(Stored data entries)
•••

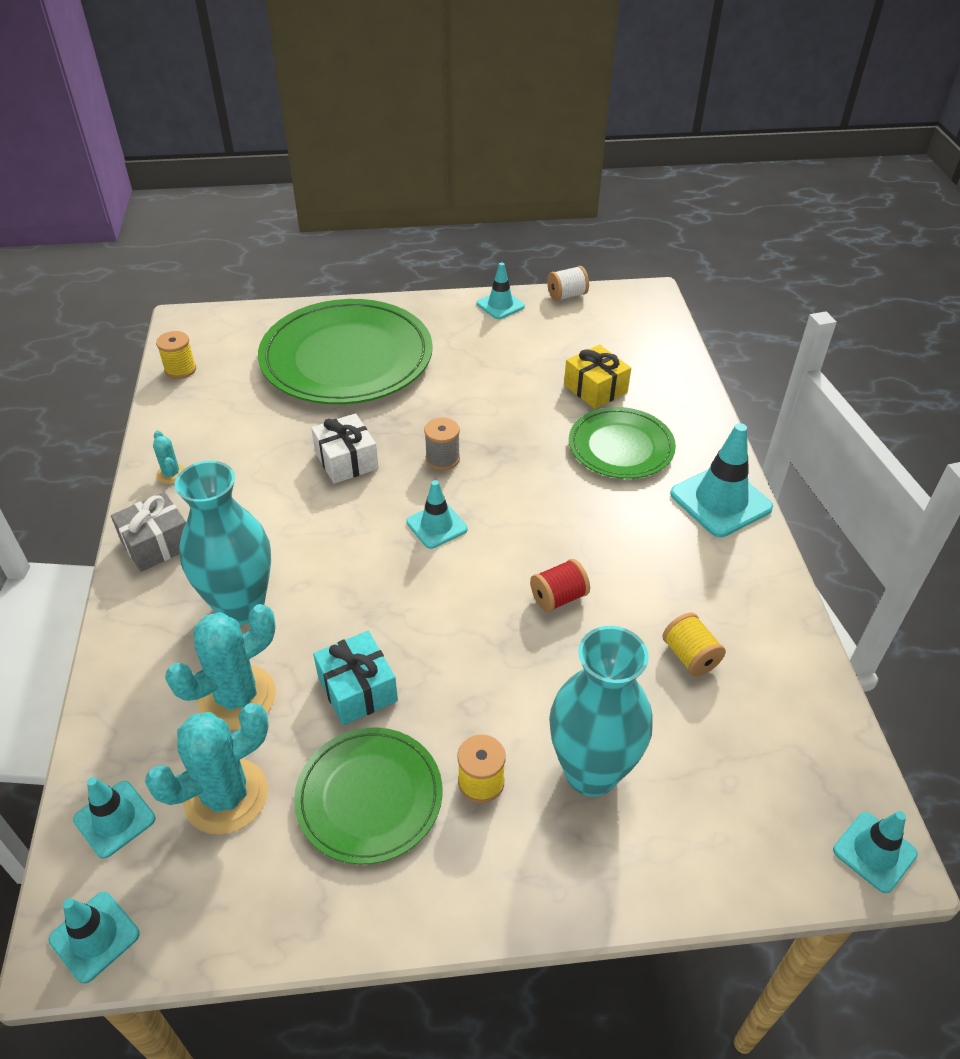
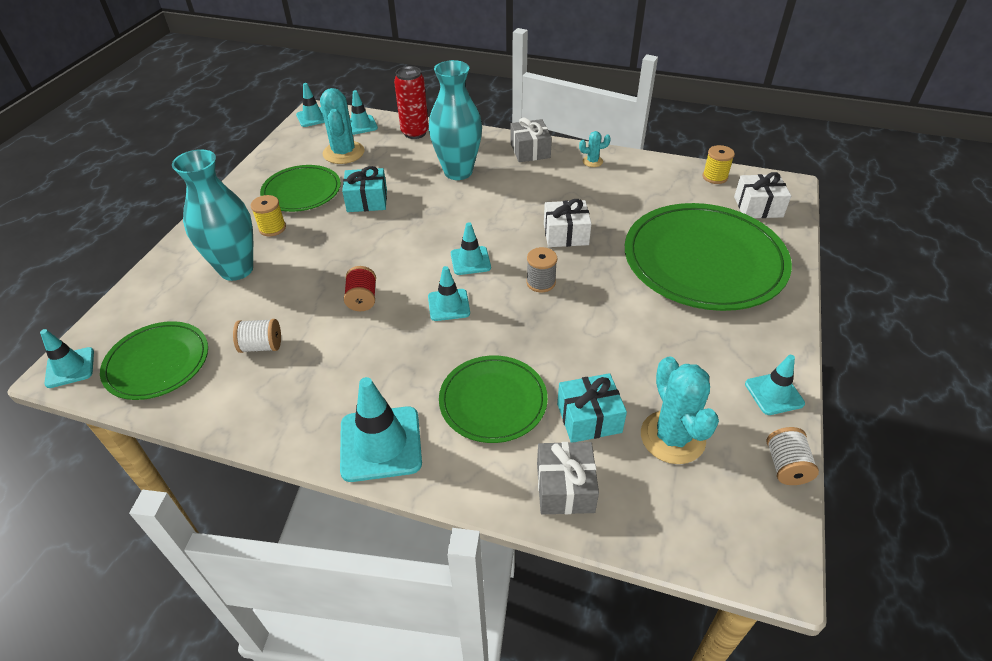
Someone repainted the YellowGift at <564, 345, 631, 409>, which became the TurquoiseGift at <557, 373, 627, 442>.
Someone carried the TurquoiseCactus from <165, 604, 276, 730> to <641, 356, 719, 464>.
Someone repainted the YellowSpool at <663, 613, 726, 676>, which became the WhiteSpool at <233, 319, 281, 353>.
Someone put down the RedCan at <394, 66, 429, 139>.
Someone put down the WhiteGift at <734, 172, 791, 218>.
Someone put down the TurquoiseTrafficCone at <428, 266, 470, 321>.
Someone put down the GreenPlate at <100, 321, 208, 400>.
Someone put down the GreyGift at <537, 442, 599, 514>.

•••

* **Brief**: Copy each line above that has the word "repainted".

* **Answer to this task**:
Someone repainted the YellowGift at <564, 345, 631, 409>, which became the TurquoiseGift at <557, 373, 627, 442>.
Someone repainted the YellowSpool at <663, 613, 726, 676>, which became the WhiteSpool at <233, 319, 281, 353>.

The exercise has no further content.